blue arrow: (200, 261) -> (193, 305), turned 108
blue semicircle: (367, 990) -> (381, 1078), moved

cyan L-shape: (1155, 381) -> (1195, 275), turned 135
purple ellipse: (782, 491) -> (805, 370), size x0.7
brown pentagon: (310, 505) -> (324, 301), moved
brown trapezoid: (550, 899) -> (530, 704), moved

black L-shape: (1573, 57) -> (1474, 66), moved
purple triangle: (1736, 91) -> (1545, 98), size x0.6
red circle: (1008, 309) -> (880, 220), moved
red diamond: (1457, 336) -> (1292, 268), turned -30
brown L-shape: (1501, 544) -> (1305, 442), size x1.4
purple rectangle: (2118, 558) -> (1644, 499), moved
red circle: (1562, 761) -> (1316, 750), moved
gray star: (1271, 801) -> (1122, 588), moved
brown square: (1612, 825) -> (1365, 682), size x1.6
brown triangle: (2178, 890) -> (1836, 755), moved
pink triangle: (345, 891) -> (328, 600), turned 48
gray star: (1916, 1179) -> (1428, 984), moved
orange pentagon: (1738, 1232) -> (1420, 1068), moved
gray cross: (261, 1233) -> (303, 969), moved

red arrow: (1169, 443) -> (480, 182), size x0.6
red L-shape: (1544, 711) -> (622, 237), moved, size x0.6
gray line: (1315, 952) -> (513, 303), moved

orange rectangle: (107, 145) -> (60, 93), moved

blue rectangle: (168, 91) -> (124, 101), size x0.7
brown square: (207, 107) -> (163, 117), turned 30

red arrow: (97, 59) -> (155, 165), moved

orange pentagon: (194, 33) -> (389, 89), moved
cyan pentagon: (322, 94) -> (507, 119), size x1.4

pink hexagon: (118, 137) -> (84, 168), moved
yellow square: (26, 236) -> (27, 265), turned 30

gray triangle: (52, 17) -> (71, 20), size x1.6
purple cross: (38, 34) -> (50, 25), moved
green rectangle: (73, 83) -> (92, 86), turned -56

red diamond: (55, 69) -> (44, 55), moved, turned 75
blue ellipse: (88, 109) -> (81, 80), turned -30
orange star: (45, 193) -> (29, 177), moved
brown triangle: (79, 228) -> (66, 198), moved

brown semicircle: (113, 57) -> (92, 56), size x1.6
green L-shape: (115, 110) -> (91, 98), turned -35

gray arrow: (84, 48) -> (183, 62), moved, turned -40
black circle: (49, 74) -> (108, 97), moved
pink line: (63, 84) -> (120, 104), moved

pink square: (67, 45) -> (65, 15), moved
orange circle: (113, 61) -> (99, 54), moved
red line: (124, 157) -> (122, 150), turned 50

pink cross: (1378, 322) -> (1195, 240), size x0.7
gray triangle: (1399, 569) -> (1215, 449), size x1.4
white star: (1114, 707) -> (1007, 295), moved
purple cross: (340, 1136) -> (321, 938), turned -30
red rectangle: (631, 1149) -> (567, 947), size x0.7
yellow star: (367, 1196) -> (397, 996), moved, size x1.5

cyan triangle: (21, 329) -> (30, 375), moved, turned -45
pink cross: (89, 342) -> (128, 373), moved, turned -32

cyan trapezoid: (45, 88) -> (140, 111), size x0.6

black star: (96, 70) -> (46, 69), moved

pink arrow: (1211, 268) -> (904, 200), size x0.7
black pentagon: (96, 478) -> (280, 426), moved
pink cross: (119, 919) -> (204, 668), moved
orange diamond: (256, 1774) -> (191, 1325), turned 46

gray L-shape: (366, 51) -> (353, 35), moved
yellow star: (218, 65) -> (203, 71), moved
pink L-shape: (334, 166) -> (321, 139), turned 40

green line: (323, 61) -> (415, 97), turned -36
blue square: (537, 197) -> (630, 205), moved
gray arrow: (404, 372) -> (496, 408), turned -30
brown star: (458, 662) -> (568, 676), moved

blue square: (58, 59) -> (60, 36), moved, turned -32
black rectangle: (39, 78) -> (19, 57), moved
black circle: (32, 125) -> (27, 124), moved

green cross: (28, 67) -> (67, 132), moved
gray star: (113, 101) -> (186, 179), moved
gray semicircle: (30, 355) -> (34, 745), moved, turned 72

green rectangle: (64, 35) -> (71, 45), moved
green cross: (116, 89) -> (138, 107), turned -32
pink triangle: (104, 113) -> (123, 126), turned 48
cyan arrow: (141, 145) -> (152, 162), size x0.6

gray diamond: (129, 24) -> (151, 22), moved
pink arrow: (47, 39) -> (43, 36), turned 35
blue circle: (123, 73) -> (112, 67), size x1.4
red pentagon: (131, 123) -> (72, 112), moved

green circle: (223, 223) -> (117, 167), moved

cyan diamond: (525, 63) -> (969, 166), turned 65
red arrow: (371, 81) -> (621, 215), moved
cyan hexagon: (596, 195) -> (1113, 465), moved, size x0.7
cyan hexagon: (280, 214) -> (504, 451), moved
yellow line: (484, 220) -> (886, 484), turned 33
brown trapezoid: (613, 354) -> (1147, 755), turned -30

EXERCISE DETAILS
Would you please write out the entries again exactly?

THE ANSWER
blue arrow: (200, 261) -> (193, 305), turned 108
blue semicircle: (367, 990) -> (381, 1078), moved

cyan L-shape: (1155, 381) -> (1195, 275), turned 135
purple ellipse: (782, 491) -> (805, 370), size x0.7
brown pentagon: (310, 505) -> (324, 301), moved
brown trapezoid: (550, 899) -> (530, 704), moved

black L-shape: (1573, 57) -> (1474, 66), moved
purple triangle: (1736, 91) -> (1545, 98), size x0.6
red circle: (1008, 309) -> (880, 220), moved
red diamond: (1457, 336) -> (1292, 268), turned -30
brown L-shape: (1501, 544) -> (1305, 442), size x1.4
purple rectangle: (2118, 558) -> (1644, 499), moved
red circle: (1562, 761) -> (1316, 750), moved
gray star: (1271, 801) -> (1122, 588), moved
brown square: (1612, 825) -> (1365, 682), size x1.6
brown triangle: (2178, 890) -> (1836, 755), moved
pink triangle: (345, 891) -> (328, 600), turned 48
gray star: (1916, 1179) -> (1428, 984), moved
orange pentagon: (1738, 1232) -> (1420, 1068), moved
gray cross: (261, 1233) -> (303, 969), moved

red arrow: (1169, 443) -> (480, 182), size x0.6
red L-shape: (1544, 711) -> (622, 237), moved, size x0.6
gray line: (1315, 952) -> (513, 303), moved

orange rectangle: (107, 145) -> (60, 93), moved

blue rectangle: (168, 91) -> (124, 101), size x0.7
brown square: (207, 107) -> (163, 117), turned 30

red arrow: (97, 59) -> (155, 165), moved

orange pentagon: (194, 33) -> (389, 89), moved
cyan pentagon: (322, 94) -> (507, 119), size x1.4

pink hexagon: (118, 137) -> (84, 168), moved
yellow square: (26, 236) -> (27, 265), turned 30

gray triangle: (52, 17) -> (71, 20), size x1.6
purple cross: (38, 34) -> (50, 25), moved
green rectangle: (73, 83) -> (92, 86), turned -56

red diamond: (55, 69) -> (44, 55), moved, turned 75
blue ellipse: (88, 109) -> (81, 80), turned -30
orange star: (45, 193) -> (29, 177), moved
brown triangle: (79, 228) -> (66, 198), moved

brown semicircle: (113, 57) -> (92, 56), size x1.6
green L-shape: (115, 110) -> (91, 98), turned -35

gray arrow: (84, 48) -> (183, 62), moved, turned -40
black circle: (49, 74) -> (108, 97), moved
pink line: (63, 84) -> (120, 104), moved

pink square: (67, 45) -> (65, 15), moved
orange circle: (113, 61) -> (99, 54), moved
red line: (124, 157) -> (122, 150), turned 50

pink cross: (1378, 322) -> (1195, 240), size x0.7
gray triangle: (1399, 569) -> (1215, 449), size x1.4
white star: (1114, 707) -> (1007, 295), moved
purple cross: (340, 1136) -> (321, 938), turned -30
red rectangle: (631, 1149) -> (567, 947), size x0.7
yellow star: (367, 1196) -> (397, 996), moved, size x1.5

cyan triangle: (21, 329) -> (30, 375), moved, turned -45
pink cross: (89, 342) -> (128, 373), moved, turned -32

cyan trapezoid: (45, 88) -> (140, 111), size x0.6

black star: (96, 70) -> (46, 69), moved

pink arrow: (1211, 268) -> (904, 200), size x0.7
black pentagon: (96, 478) -> (280, 426), moved
pink cross: (119, 919) -> (204, 668), moved
orange diamond: (256, 1774) -> (191, 1325), turned 46

gray L-shape: (366, 51) -> (353, 35), moved
yellow star: (218, 65) -> (203, 71), moved
pink L-shape: (334, 166) -> (321, 139), turned 40

green line: (323, 61) -> (415, 97), turned -36
blue square: (537, 197) -> (630, 205), moved
gray arrow: (404, 372) -> (496, 408), turned -30
brown star: (458, 662) -> (568, 676), moved

blue square: (58, 59) -> (60, 36), moved, turned -32
black rectangle: (39, 78) -> (19, 57), moved
black circle: (32, 125) -> (27, 124), moved

green cross: (28, 67) -> (67, 132), moved
gray star: (113, 101) -> (186, 179), moved
gray semicircle: (30, 355) -> (34, 745), moved, turned 72

green rectangle: (64, 35) -> (71, 45), moved
green cross: (116, 89) -> (138, 107), turned -32
pink triangle: (104, 113) -> (123, 126), turned 48
cyan arrow: (141, 145) -> (152, 162), size x0.6

gray diamond: (129, 24) -> (151, 22), moved
pink arrow: (47, 39) -> (43, 36), turned 35
blue circle: (123, 73) -> (112, 67), size x1.4
red pentagon: (131, 123) -> (72, 112), moved

green circle: (223, 223) -> (117, 167), moved

cyan diamond: (525, 63) -> (969, 166), turned 65
red arrow: (371, 81) -> (621, 215), moved
cyan hexagon: (596, 195) -> (1113, 465), moved, size x0.7
cyan hexagon: (280, 214) -> (504, 451), moved
yellow line: (484, 220) -> (886, 484), turned 33
brown trapezoid: (613, 354) -> (1147, 755), turned -30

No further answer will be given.